TASK ITEM - Within the data, how many lines hold the word "cyan"? Answer with nothing but the number.

(Records from a data collection)
══════════════════════════════

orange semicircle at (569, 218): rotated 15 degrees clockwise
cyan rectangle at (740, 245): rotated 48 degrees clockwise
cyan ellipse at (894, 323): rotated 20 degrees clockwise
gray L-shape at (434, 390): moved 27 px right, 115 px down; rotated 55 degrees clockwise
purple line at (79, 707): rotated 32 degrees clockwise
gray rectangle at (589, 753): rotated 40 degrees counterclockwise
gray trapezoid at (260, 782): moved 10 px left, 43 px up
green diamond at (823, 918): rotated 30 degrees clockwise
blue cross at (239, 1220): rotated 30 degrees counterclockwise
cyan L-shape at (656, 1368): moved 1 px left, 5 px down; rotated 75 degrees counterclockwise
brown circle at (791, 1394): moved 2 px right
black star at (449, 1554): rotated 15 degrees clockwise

══════════════════════════════

EXERCISE OUTPUT - 3